ACTIVITY
Set down again, exactly and only, the lines from the one that contains "black brush: 4 -> 3" through the last line of the records below, both included, but not the pictures.

• • • • •

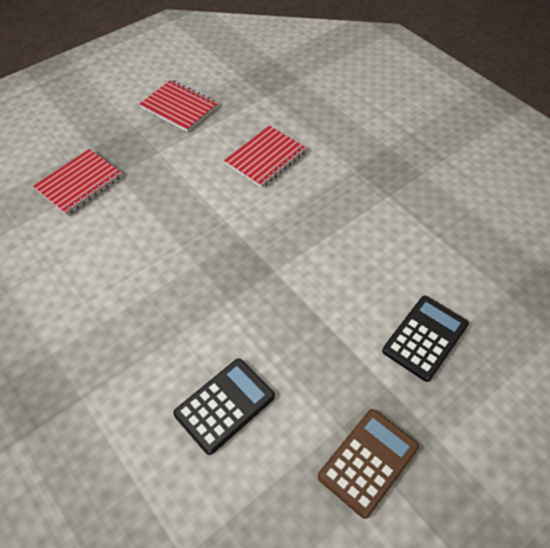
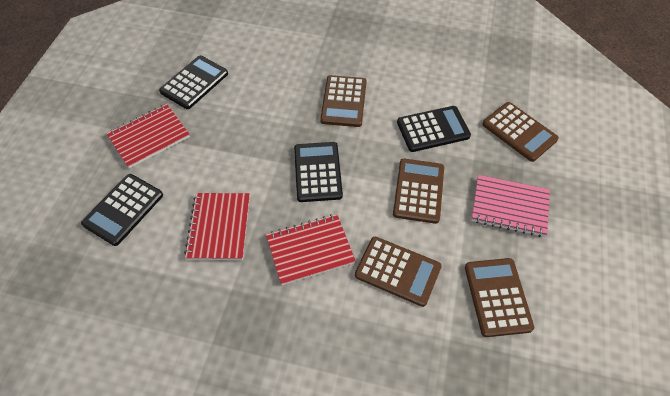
black calculator: 2 -> 4
brown calculator: 1 -> 5
pink notebook: 0 -> 1

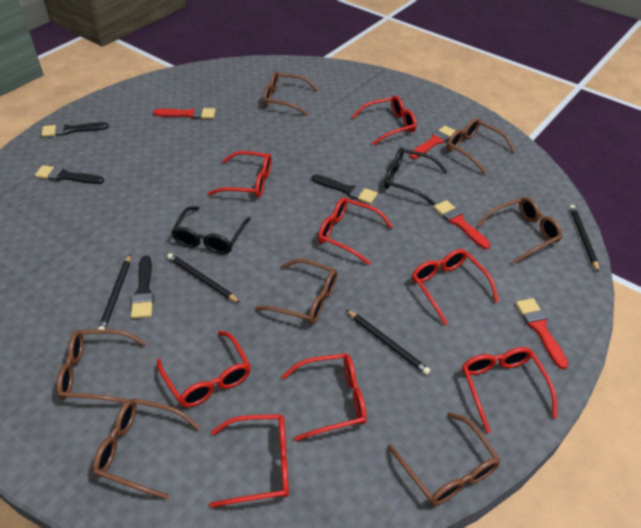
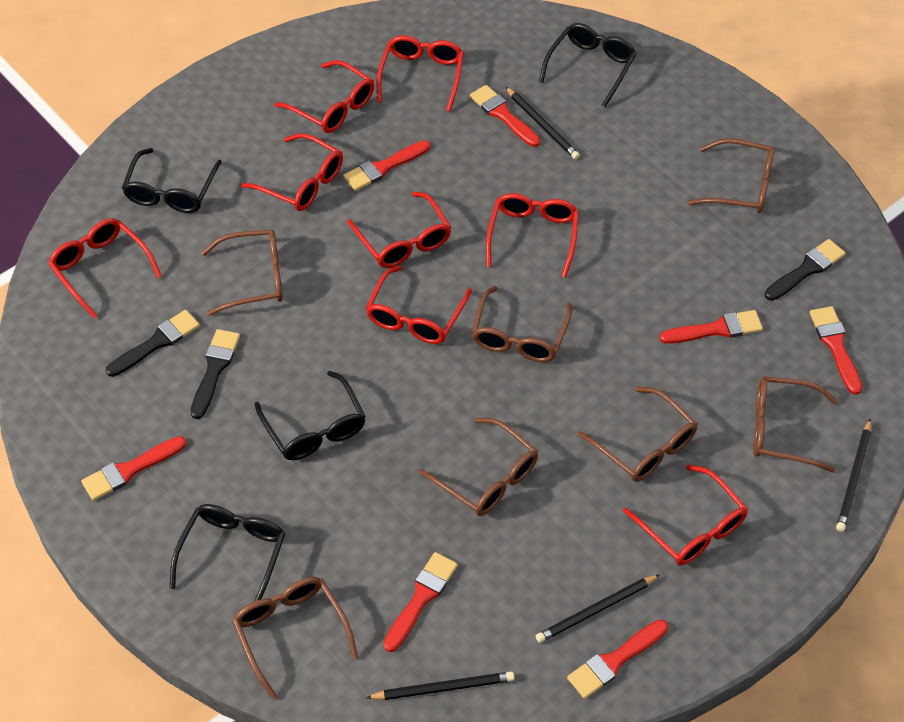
black brush: 4 -> 3
black glasses: 2 -> 4
red brush: 4 -> 7

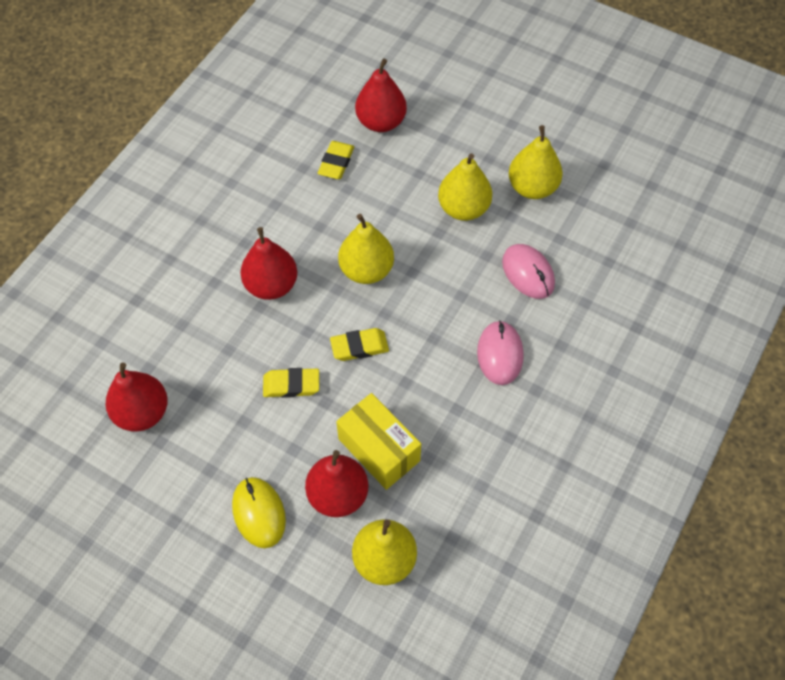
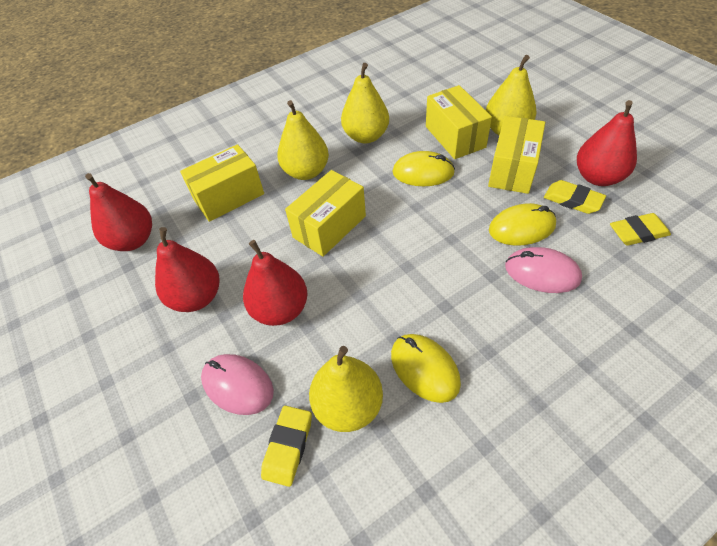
yellow box: 1 -> 4
yellow mouse: 1 -> 3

• • • • •

COMPLETED TASK
black brush: 4 -> 3
black glasses: 2 -> 4
red brush: 4 -> 7

yellow box: 1 -> 4
yellow mouse: 1 -> 3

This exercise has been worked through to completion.